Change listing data
————
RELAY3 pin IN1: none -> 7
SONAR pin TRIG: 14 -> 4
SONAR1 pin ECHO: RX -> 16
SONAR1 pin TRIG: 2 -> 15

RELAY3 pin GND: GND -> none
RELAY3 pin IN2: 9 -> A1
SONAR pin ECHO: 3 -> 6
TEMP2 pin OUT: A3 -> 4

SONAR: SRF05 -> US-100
————
— Task prompt —
None of the records may be left out; each is to be restated exactly.

— Answer for this exercise —
RELAY3 pin IN1: none -> 7
SONAR pin TRIG: 14 -> 4
SONAR1 pin ECHO: RX -> 16
SONAR1 pin TRIG: 2 -> 15

RELAY3 pin GND: GND -> none
RELAY3 pin IN2: 9 -> A1
SONAR pin ECHO: 3 -> 6
TEMP2 pin OUT: A3 -> 4

SONAR: SRF05 -> US-100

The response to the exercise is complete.